= What to work on =
Copy exactly the lines of the data below, beginning with the line with "yellow rocket: 1 -> 0" and ending with the line with "yellow eraser: 1 -> 4". Pictures are to be omitted.

[Record excerpts — start]

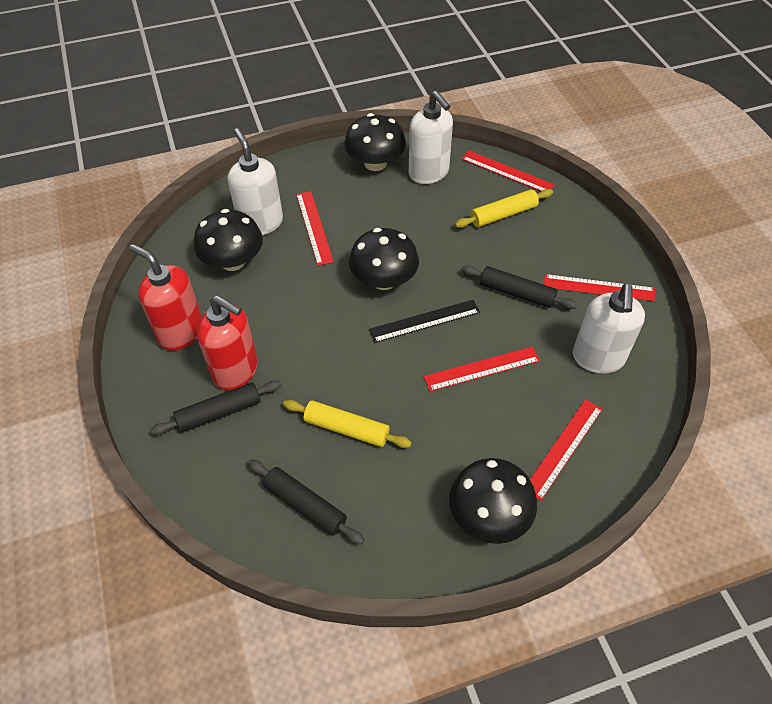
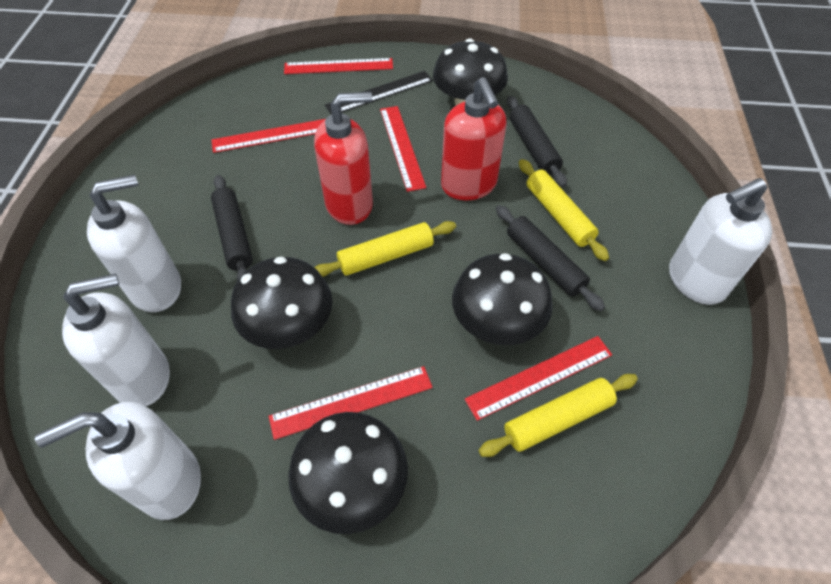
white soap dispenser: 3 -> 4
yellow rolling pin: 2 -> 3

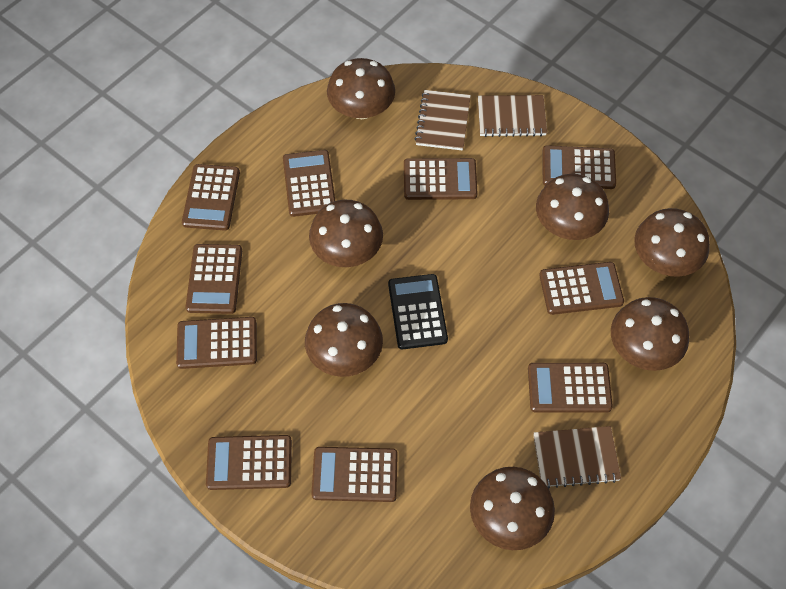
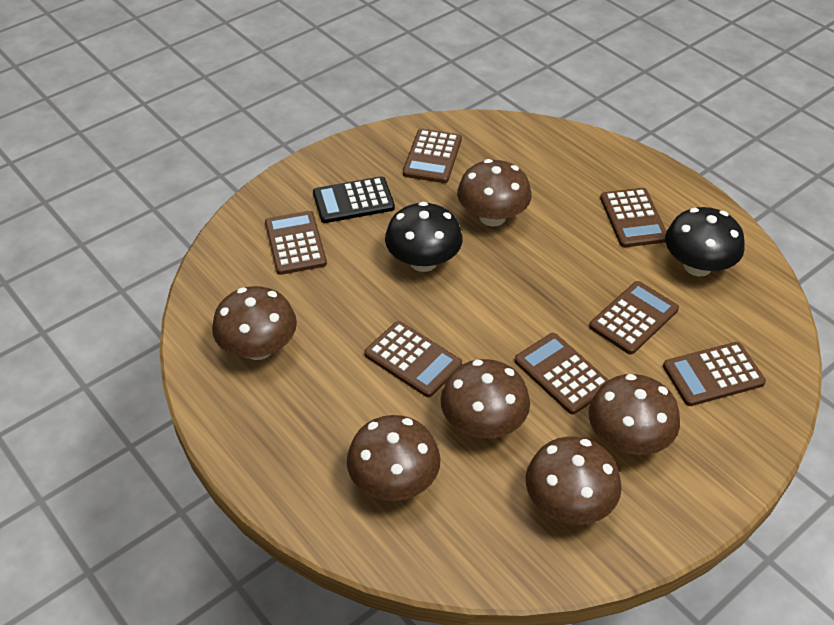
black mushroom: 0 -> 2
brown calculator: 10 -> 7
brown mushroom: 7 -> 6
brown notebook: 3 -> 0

[Record excerpts — finish]
[Record excerpts — start]

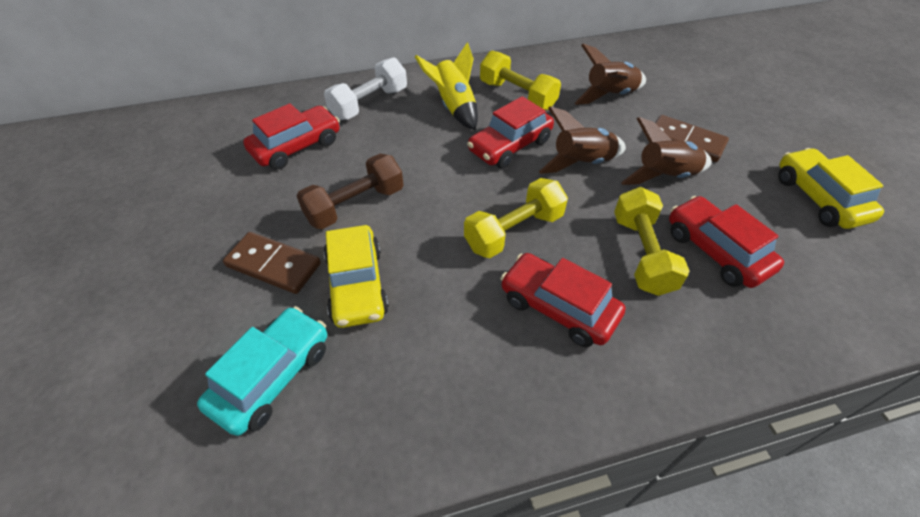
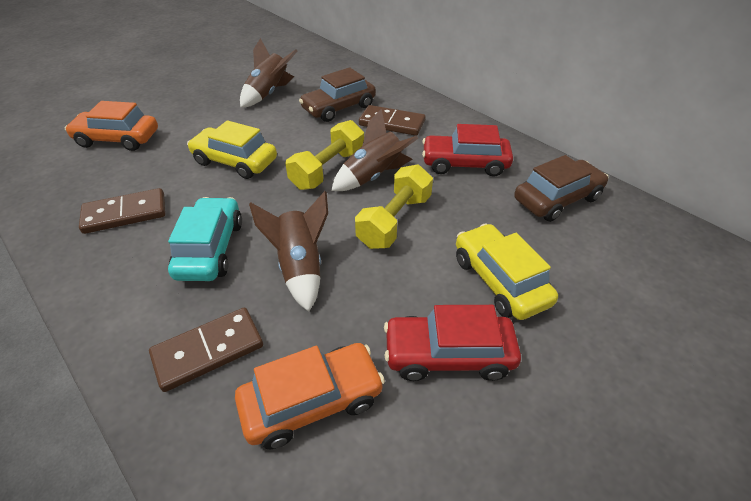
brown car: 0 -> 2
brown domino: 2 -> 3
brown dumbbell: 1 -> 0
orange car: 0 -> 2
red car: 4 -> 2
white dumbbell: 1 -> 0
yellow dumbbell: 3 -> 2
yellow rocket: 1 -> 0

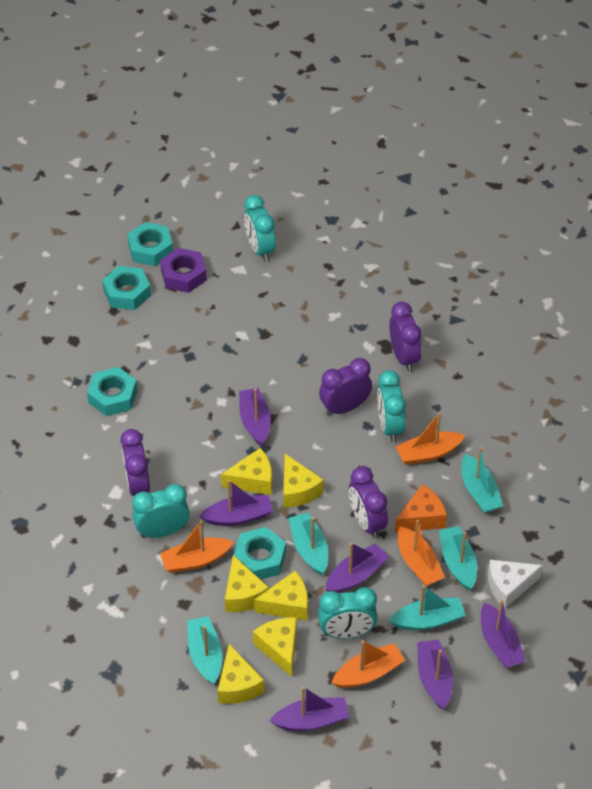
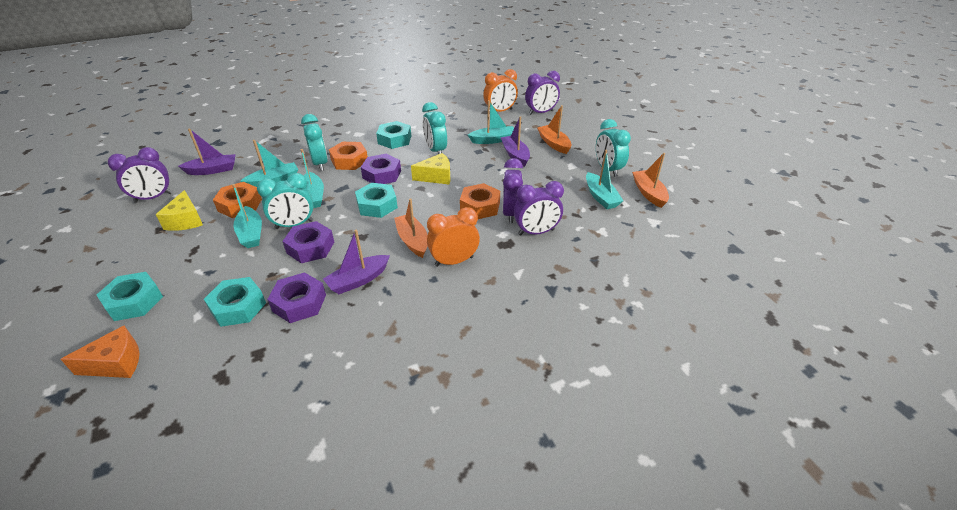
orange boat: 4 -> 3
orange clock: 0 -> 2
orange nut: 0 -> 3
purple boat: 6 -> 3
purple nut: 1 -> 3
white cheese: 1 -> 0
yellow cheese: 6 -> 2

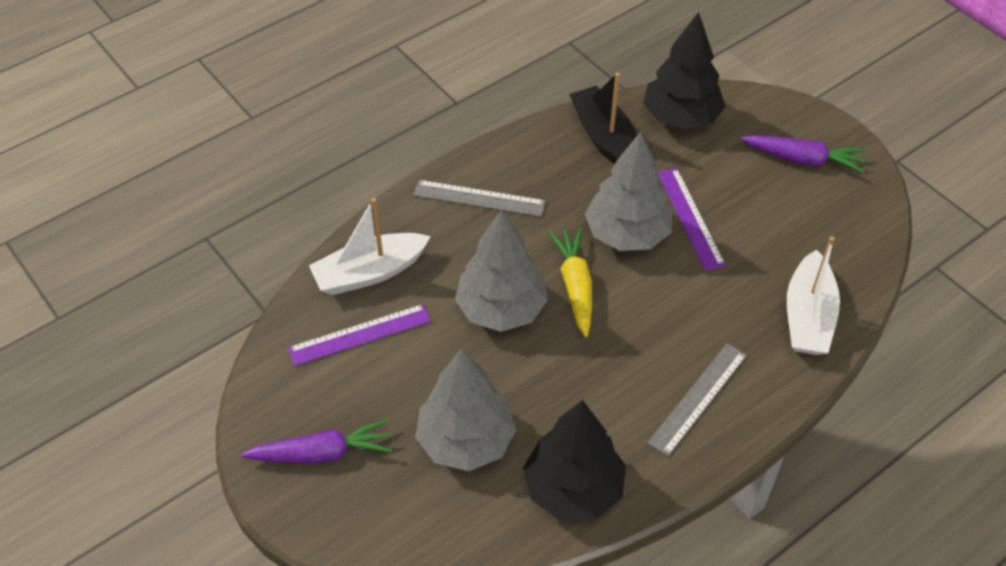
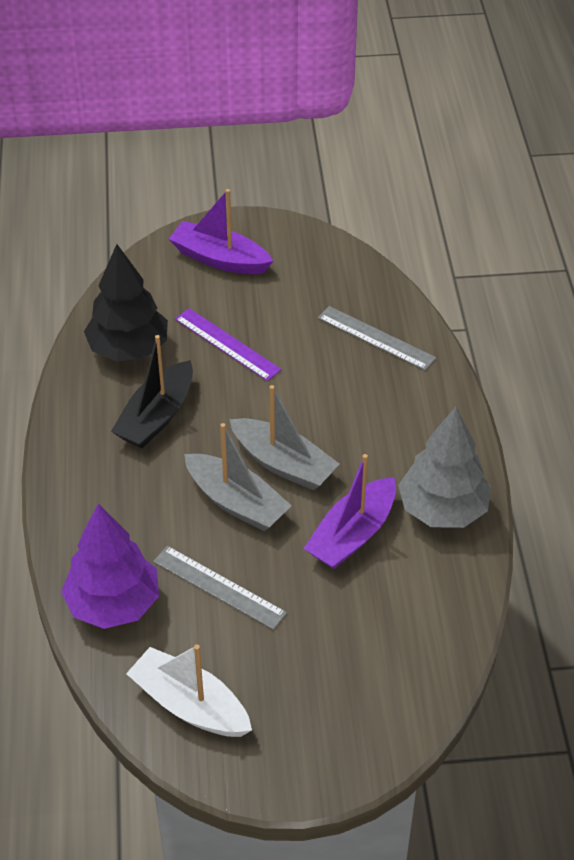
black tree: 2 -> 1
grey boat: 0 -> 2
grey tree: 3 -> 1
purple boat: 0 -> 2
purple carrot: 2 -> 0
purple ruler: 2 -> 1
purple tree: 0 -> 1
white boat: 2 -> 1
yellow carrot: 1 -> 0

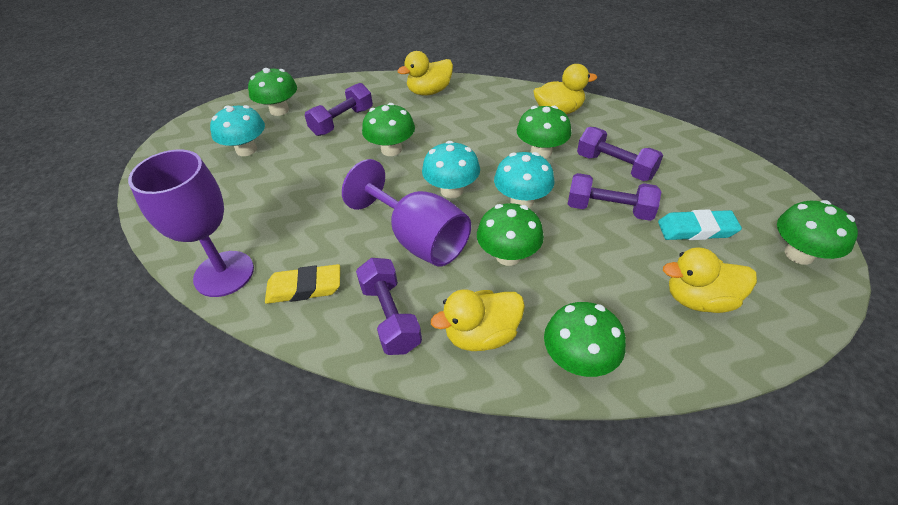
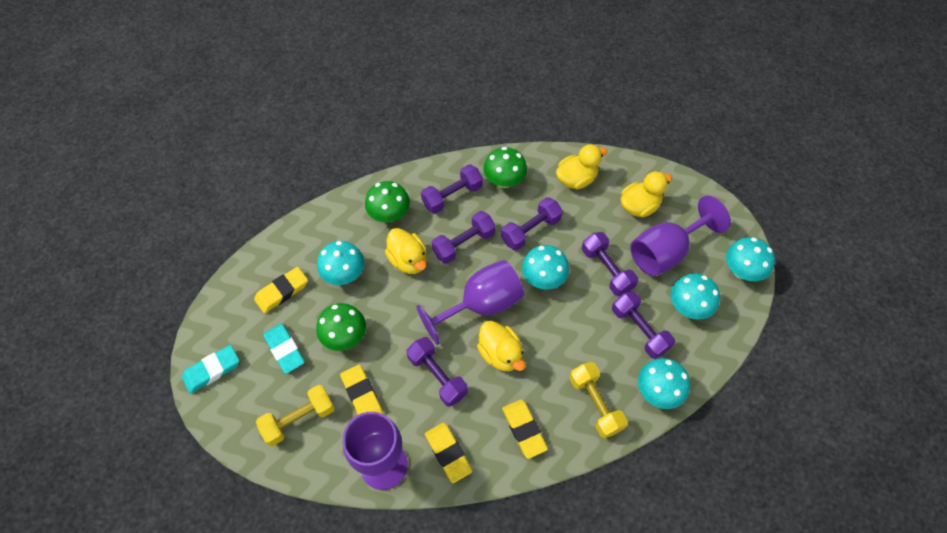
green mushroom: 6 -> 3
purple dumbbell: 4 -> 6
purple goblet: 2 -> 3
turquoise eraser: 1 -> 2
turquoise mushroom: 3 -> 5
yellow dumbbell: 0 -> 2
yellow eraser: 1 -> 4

[Record excerpts — finish]

= Response area =
yellow rocket: 1 -> 0

orange boat: 4 -> 3
orange clock: 0 -> 2
orange nut: 0 -> 3
purple boat: 6 -> 3
purple nut: 1 -> 3
white cheese: 1 -> 0
yellow cheese: 6 -> 2

black tree: 2 -> 1
grey boat: 0 -> 2
grey tree: 3 -> 1
purple boat: 0 -> 2
purple carrot: 2 -> 0
purple ruler: 2 -> 1
purple tree: 0 -> 1
white boat: 2 -> 1
yellow carrot: 1 -> 0

green mushroom: 6 -> 3
purple dumbbell: 4 -> 6
purple goblet: 2 -> 3
turquoise eraser: 1 -> 2
turquoise mushroom: 3 -> 5
yellow dumbbell: 0 -> 2
yellow eraser: 1 -> 4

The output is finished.